■ What you need to do:
Reproduce the following lines verbatim, starting at the line containing "Between point (604, 218)" and ending at the final line.

■ Records for the task:
- - - - - - -

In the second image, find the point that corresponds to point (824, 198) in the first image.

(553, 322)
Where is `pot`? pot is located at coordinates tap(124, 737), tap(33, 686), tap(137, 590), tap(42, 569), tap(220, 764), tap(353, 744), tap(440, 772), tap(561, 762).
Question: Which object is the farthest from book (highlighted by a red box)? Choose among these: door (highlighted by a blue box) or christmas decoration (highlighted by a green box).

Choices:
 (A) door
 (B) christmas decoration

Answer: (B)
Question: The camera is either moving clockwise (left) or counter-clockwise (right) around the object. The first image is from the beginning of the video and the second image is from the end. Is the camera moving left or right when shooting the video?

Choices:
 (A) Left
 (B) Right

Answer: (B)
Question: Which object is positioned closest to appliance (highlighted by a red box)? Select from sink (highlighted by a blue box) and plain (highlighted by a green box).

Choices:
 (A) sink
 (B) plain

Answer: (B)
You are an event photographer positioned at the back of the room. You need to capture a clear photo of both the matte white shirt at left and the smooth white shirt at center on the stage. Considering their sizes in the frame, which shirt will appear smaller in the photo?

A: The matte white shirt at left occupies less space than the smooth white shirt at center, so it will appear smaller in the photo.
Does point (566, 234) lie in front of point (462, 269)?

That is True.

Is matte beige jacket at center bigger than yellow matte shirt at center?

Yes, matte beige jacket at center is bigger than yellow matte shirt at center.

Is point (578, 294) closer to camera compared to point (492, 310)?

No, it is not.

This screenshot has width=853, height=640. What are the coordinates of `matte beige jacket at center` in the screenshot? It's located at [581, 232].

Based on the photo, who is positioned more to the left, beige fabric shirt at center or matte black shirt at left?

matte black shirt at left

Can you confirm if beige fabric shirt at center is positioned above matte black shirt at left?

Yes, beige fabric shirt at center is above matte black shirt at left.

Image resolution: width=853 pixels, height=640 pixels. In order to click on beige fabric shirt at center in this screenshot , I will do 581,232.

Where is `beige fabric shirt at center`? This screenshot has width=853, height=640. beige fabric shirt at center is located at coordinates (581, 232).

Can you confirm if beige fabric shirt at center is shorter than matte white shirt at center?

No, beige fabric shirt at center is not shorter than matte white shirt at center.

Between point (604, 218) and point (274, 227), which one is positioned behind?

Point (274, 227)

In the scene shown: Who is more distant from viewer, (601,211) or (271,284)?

- - - - - - -

■ Solution for this problem:
Between point (604, 218) and point (274, 227), which one is positioned behind?

Point (274, 227)

In the scene shown: Who is more distant from viewer, (601,211) or (271,284)?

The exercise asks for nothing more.